=== Begin Enclosure ===

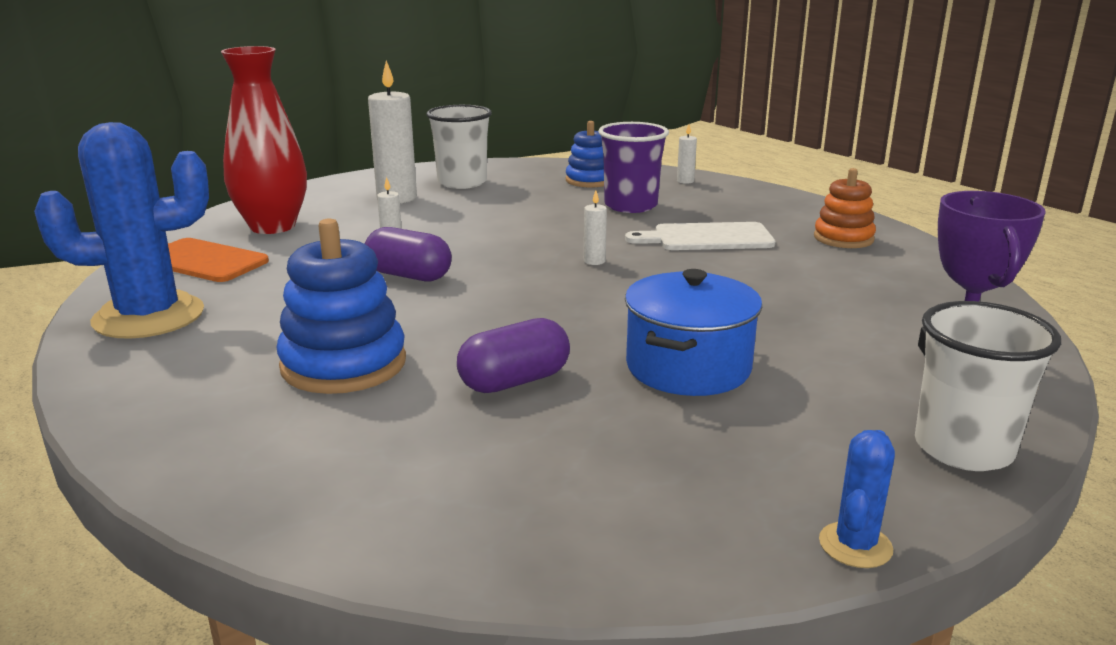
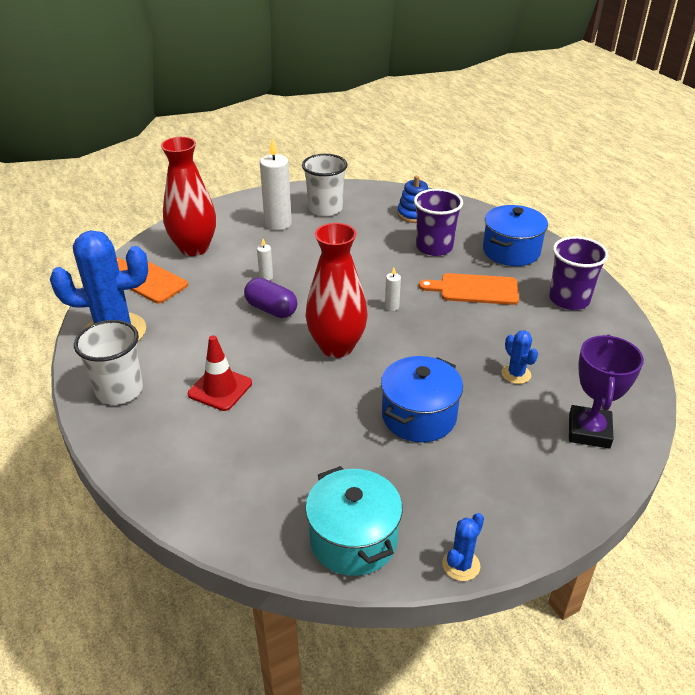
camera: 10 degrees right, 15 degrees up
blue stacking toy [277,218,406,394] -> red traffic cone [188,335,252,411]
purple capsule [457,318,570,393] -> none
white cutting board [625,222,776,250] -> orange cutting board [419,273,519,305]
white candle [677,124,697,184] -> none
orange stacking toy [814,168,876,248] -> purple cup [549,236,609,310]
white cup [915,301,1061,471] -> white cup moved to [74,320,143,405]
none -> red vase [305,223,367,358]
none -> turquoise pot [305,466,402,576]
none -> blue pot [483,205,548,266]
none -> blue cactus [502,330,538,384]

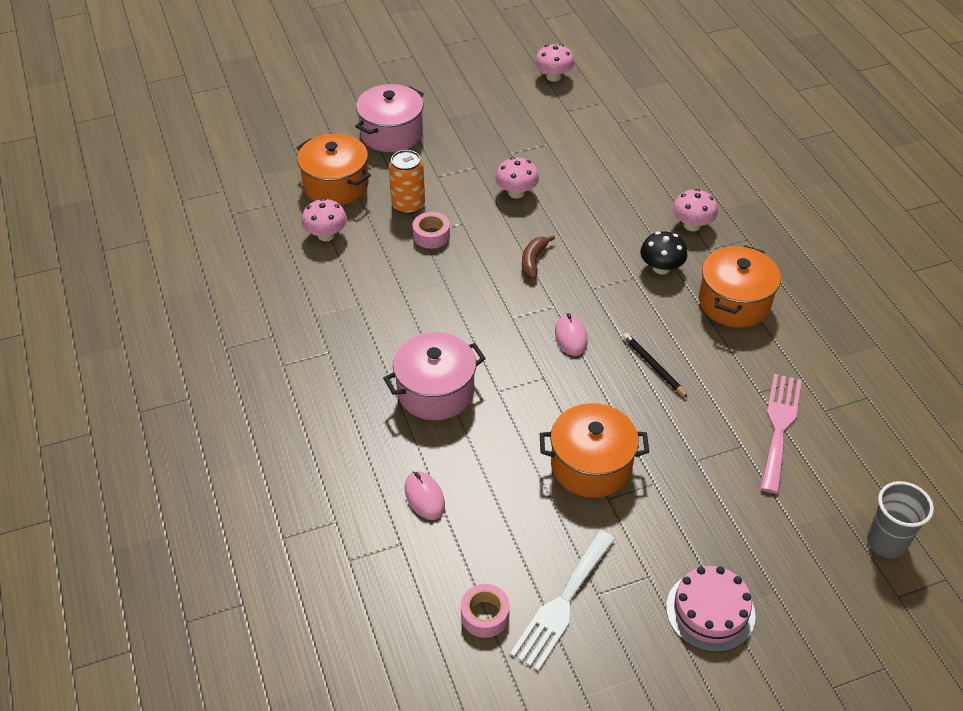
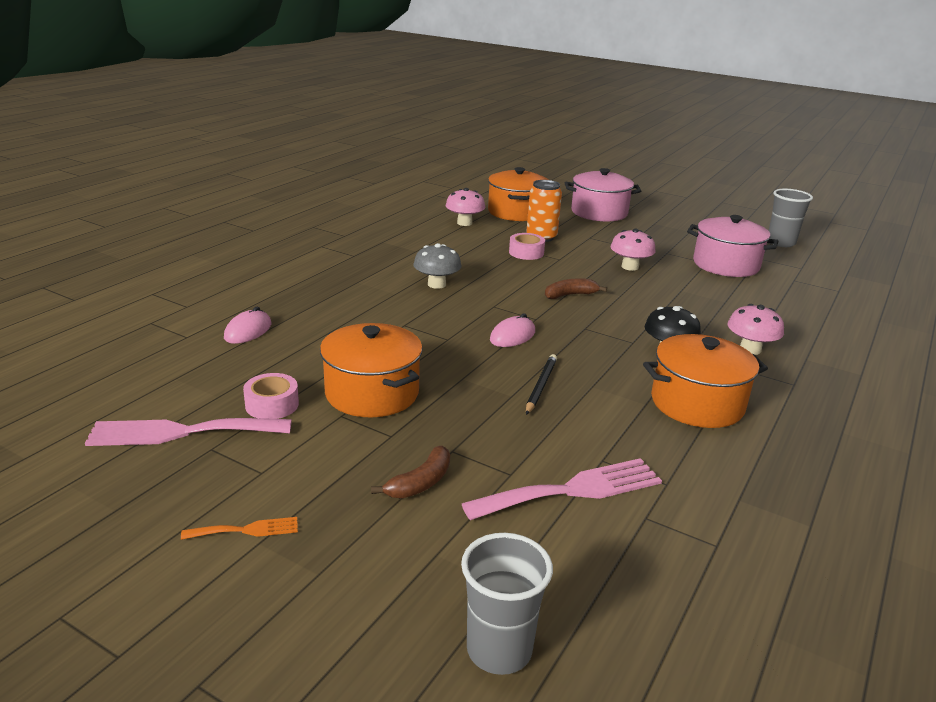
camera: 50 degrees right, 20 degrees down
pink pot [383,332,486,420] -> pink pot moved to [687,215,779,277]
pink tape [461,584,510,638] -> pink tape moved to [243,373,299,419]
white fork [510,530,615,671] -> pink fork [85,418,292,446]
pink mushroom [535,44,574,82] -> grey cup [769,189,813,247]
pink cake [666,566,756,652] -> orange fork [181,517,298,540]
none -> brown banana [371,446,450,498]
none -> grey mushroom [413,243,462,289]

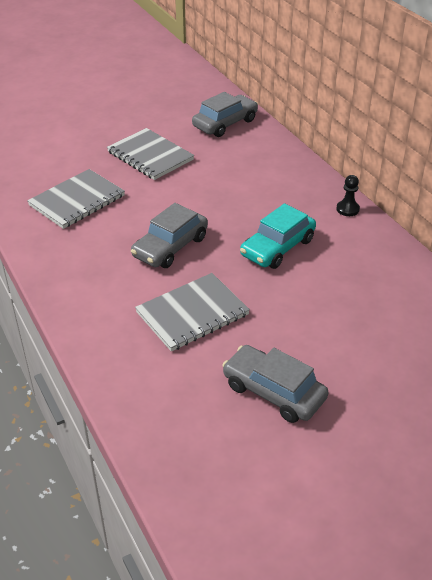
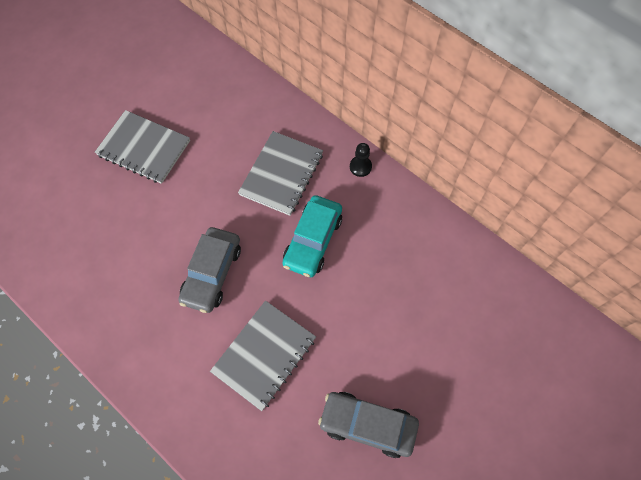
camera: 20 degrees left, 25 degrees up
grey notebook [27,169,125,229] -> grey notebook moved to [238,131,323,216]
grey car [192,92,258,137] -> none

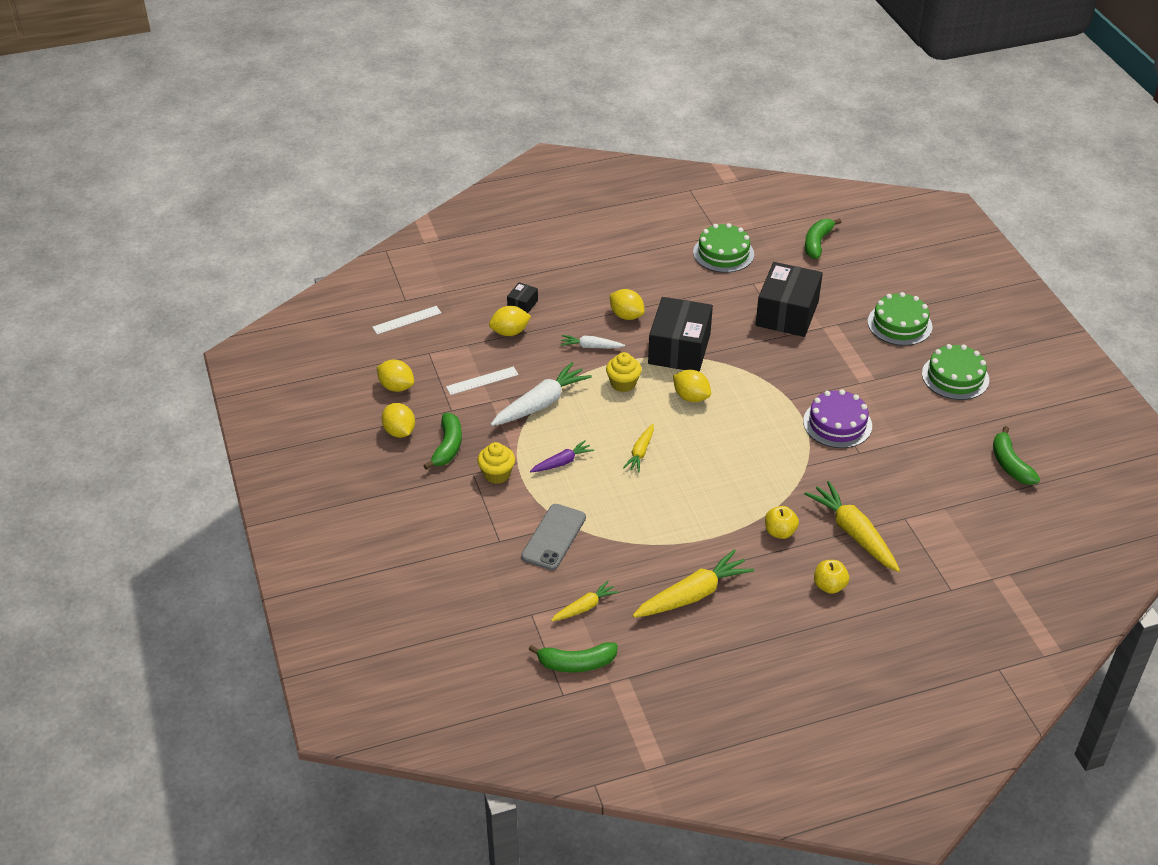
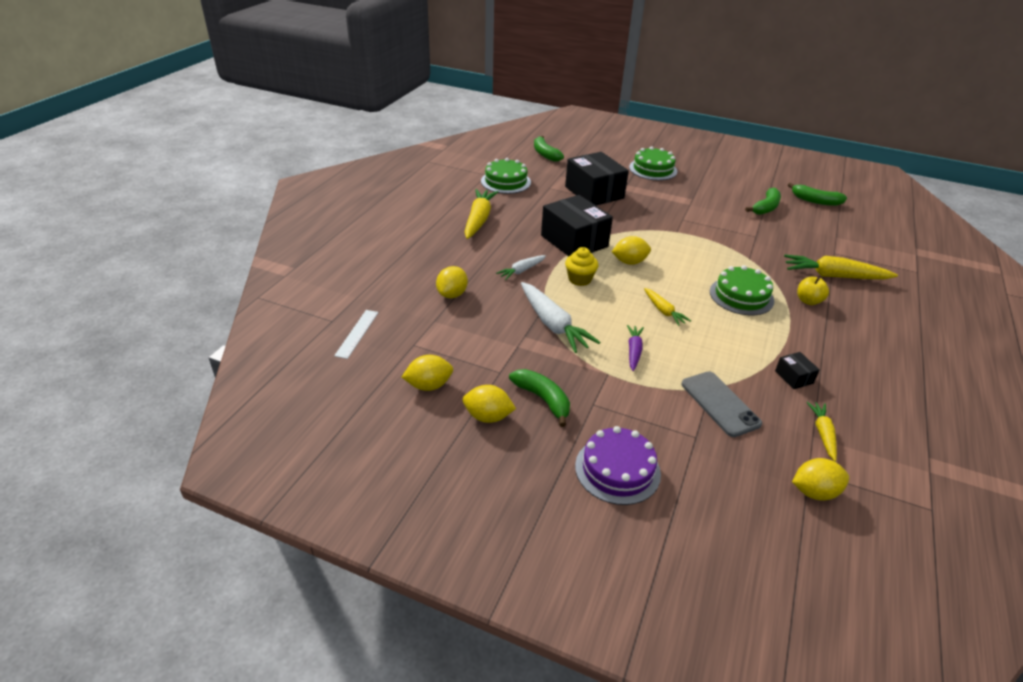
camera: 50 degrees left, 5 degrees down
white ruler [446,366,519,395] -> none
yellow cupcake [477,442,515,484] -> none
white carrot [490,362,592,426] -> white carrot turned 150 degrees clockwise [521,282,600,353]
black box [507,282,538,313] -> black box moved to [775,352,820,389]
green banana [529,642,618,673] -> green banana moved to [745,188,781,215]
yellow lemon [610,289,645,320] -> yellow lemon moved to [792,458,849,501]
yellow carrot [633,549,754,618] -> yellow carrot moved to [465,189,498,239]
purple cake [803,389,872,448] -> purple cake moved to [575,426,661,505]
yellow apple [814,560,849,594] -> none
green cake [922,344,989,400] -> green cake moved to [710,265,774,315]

=== End Enclosure ===

--- TASK DIRECTIONS ---
Among the lines above, find those carrying the word "stacking" and copy them out.

--- SOLUTION ---
blue stacking toy [277,218,406,394] -> red traffic cone [188,335,252,411]
orange stacking toy [814,168,876,248] -> purple cup [549,236,609,310]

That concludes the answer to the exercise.